- REQUIRED ACTION
Write out again, word for word, the lines below from the line that holds "F1: 500mA (+15V, J2/2) -> none" through the line that holds "R2: 15k (GND, T5) -> 15k (+3V3, T5)", omitting pictures.

- THE DATA
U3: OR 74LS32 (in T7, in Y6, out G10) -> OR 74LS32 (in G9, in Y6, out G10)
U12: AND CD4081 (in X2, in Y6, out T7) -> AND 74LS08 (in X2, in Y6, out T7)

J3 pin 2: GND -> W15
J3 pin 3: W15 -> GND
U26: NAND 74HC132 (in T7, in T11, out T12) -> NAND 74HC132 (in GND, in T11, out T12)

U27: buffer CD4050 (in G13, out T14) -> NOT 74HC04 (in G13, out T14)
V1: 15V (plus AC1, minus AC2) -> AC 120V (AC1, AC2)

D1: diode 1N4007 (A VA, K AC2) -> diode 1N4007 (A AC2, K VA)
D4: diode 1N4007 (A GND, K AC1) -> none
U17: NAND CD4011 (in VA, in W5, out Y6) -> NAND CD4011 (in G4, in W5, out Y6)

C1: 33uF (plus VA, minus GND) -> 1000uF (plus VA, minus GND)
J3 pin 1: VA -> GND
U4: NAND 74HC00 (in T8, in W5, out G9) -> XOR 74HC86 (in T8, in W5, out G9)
==
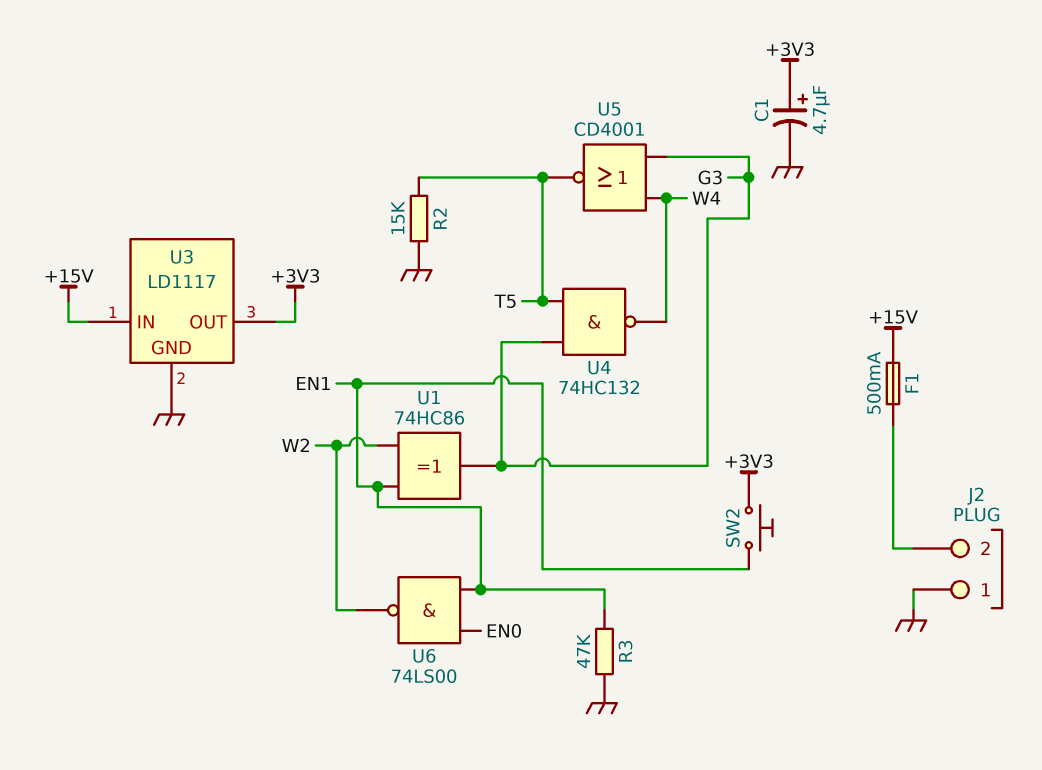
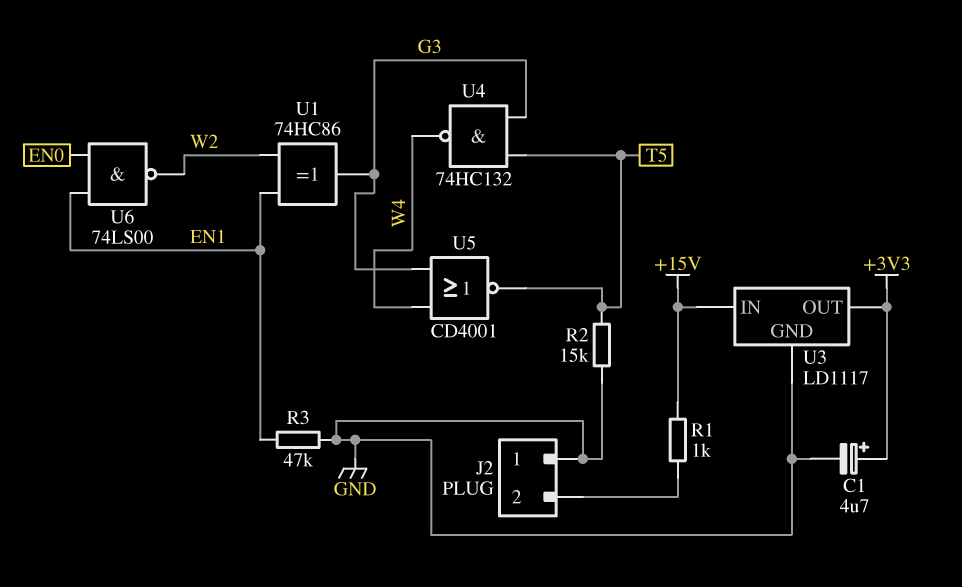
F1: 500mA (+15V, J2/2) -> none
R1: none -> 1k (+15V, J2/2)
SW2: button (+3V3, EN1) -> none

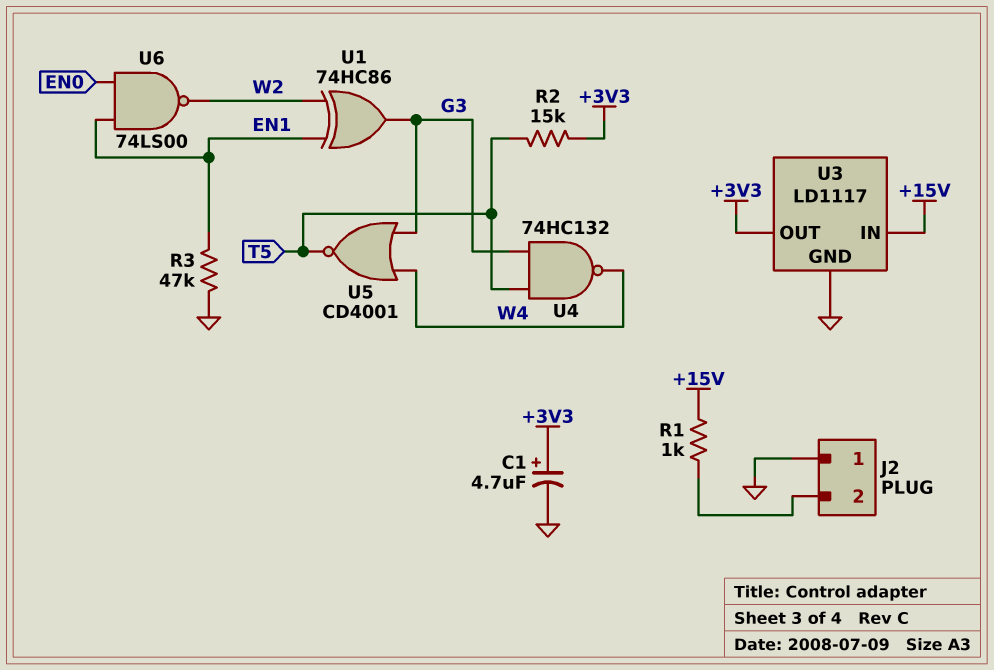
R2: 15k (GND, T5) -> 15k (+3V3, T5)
==
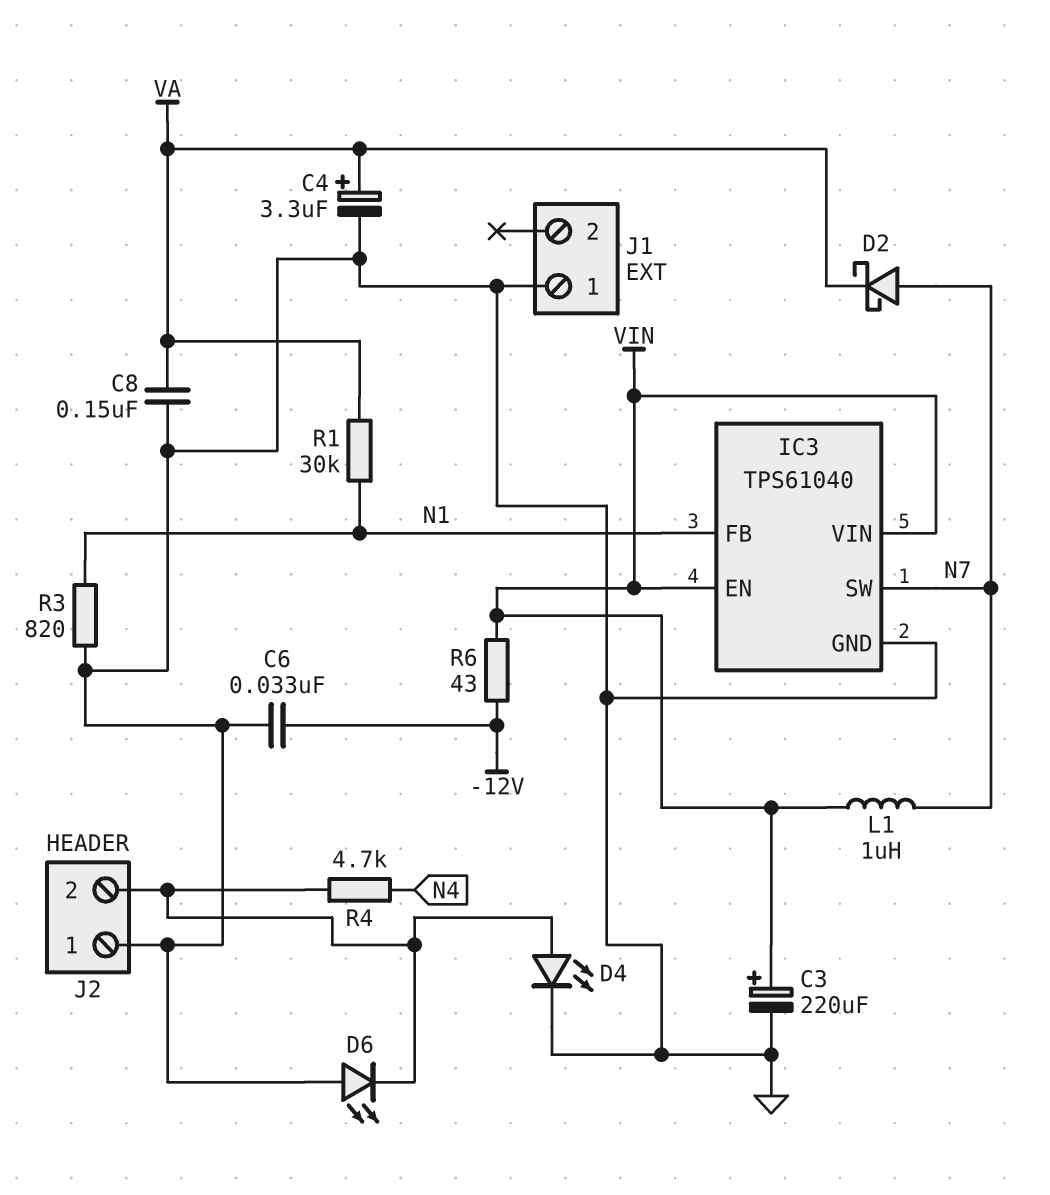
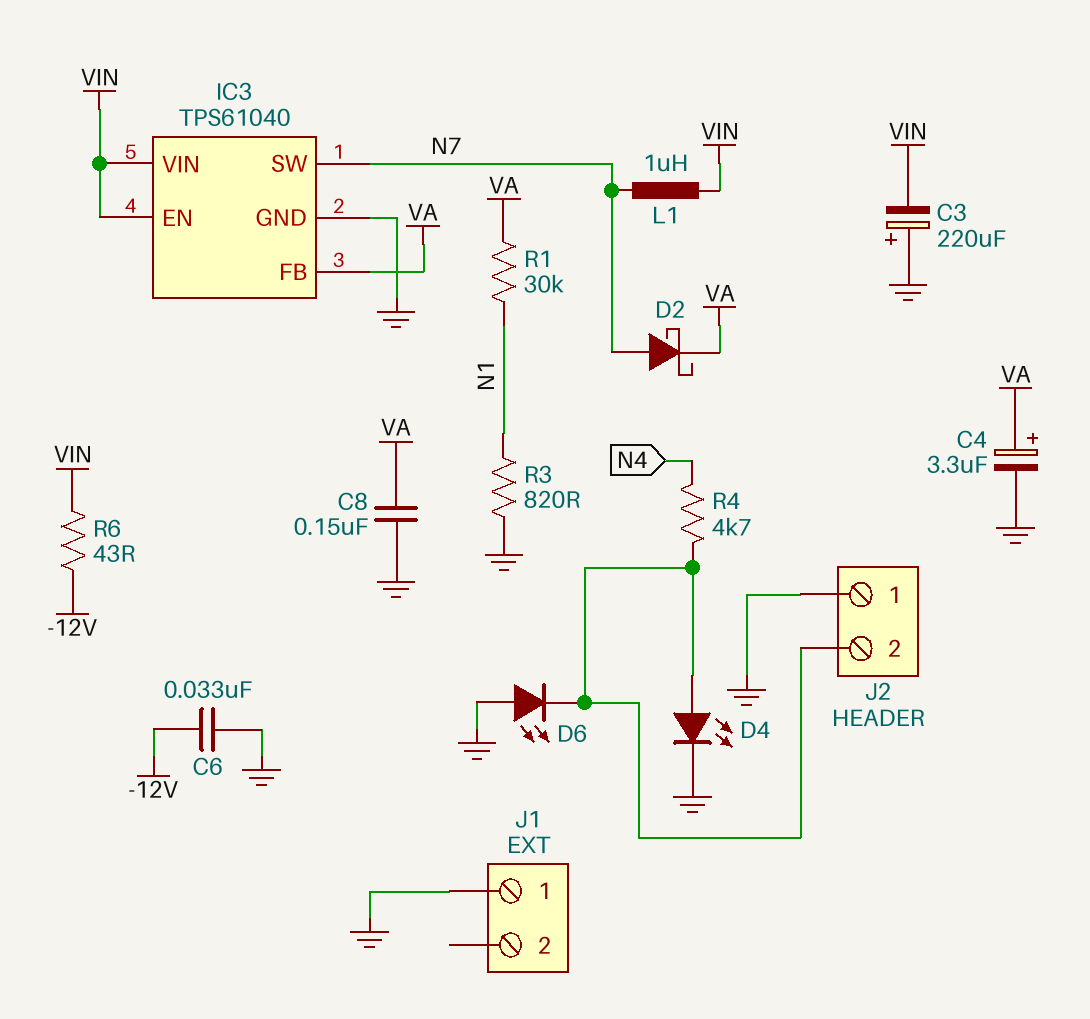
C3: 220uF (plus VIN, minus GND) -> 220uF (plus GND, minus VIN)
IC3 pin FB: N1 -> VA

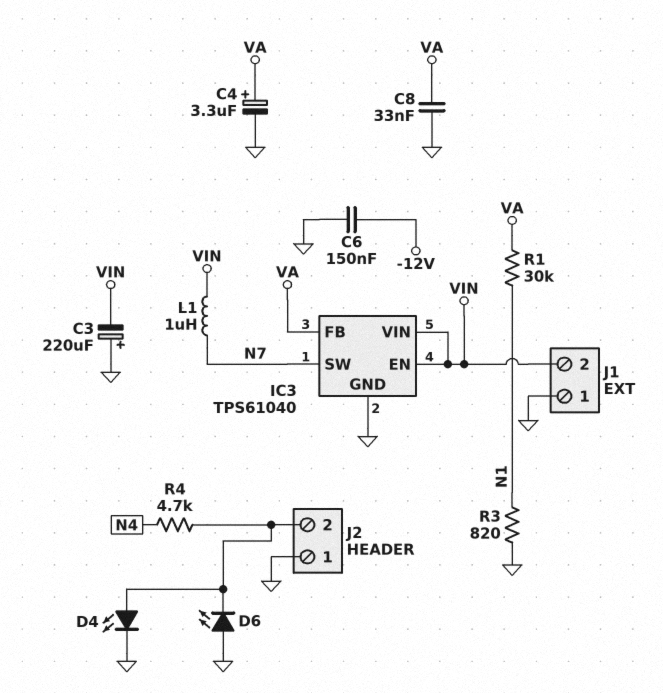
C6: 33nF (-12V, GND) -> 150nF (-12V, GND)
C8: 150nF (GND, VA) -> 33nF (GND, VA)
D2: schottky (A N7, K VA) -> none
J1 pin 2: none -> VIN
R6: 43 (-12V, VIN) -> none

- REPLY TO THE EXERCISE
F1: 500mA (+15V, J2/2) -> none
R1: none -> 1k (+15V, J2/2)
SW2: button (+3V3, EN1) -> none

R2: 15k (GND, T5) -> 15k (+3V3, T5)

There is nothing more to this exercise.